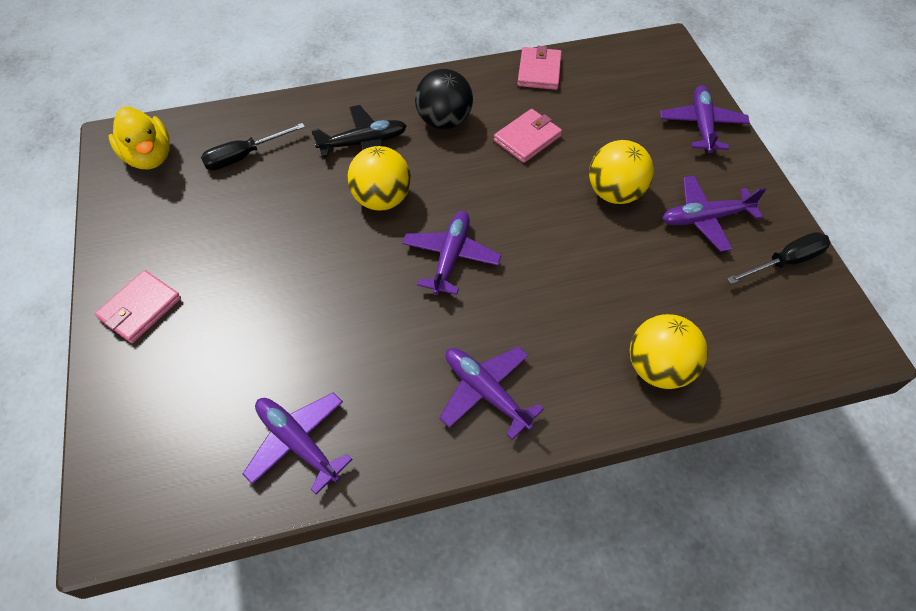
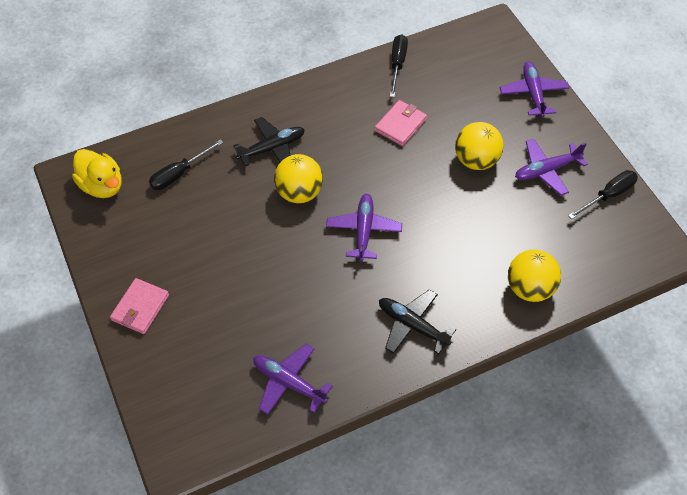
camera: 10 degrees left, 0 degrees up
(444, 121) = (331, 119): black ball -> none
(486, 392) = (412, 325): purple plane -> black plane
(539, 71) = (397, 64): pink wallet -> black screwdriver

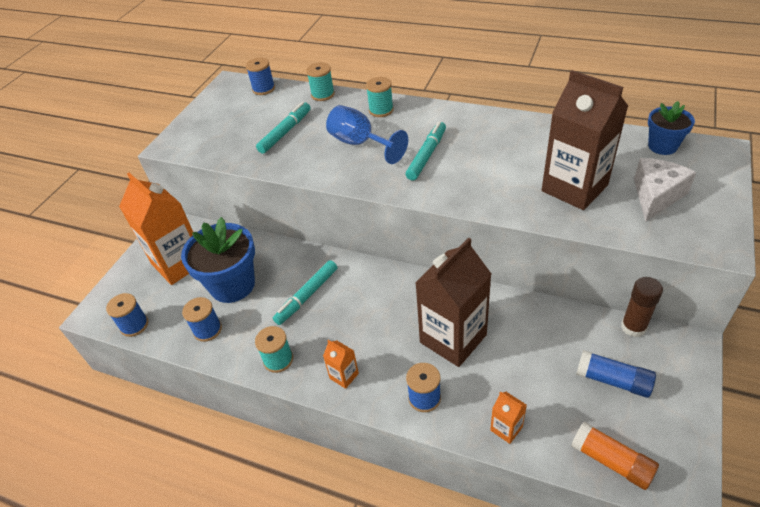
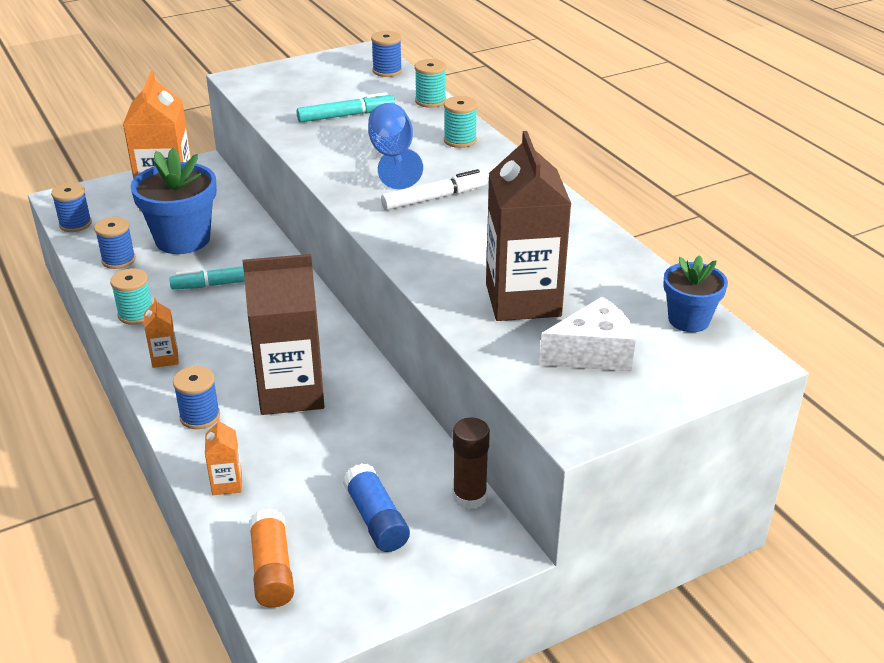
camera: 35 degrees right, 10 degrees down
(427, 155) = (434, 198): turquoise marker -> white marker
____________________
Problem description: Set down the data above exactly as written. Omit the pictures.

Response for this exercise:
camera: 10 degrees left, 0 degrees up
(444, 121) = (331, 119): black ball -> none
(486, 392) = (412, 325): purple plane -> black plane
(539, 71) = (397, 64): pink wallet -> black screwdriver

camera: 35 degrees right, 10 degrees down
(427, 155) = (434, 198): turquoise marker -> white marker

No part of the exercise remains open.